* Task goal *
Please recast the items as a numbered list, from the line with "cyan line: moved 2 px left, 2 px down" through the end of the items, both ends included and blank lines skipped. Leave the pictures out of the list.

* Task input *

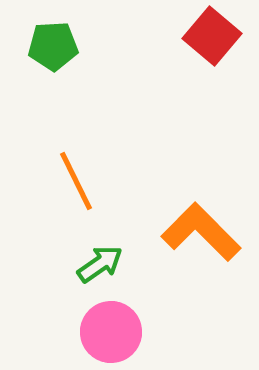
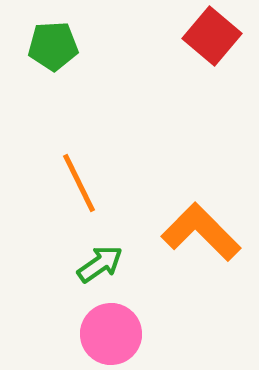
orange line: moved 3 px right, 2 px down
pink circle: moved 2 px down
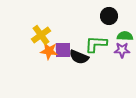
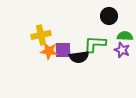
yellow cross: rotated 24 degrees clockwise
green L-shape: moved 1 px left
purple star: rotated 21 degrees clockwise
black semicircle: rotated 30 degrees counterclockwise
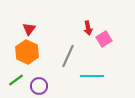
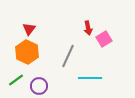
cyan line: moved 2 px left, 2 px down
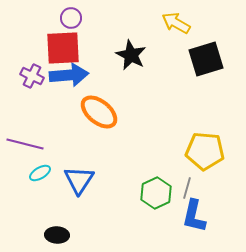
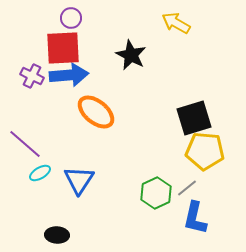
black square: moved 12 px left, 59 px down
orange ellipse: moved 3 px left
purple line: rotated 27 degrees clockwise
gray line: rotated 35 degrees clockwise
blue L-shape: moved 1 px right, 2 px down
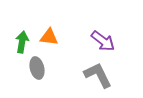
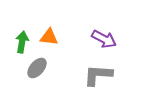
purple arrow: moved 1 px right, 2 px up; rotated 10 degrees counterclockwise
gray ellipse: rotated 55 degrees clockwise
gray L-shape: rotated 60 degrees counterclockwise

* The completed task *
1. cyan line: moved 2 px left, 2 px down
2. black square: moved 12 px left, 59 px down
3. orange ellipse: moved 3 px left
4. purple line: rotated 27 degrees clockwise
5. gray line: rotated 35 degrees clockwise
6. blue L-shape: moved 1 px right, 2 px down
7. purple arrow: moved 1 px right, 2 px up; rotated 10 degrees counterclockwise
8. gray ellipse: rotated 55 degrees clockwise
9. gray L-shape: rotated 60 degrees counterclockwise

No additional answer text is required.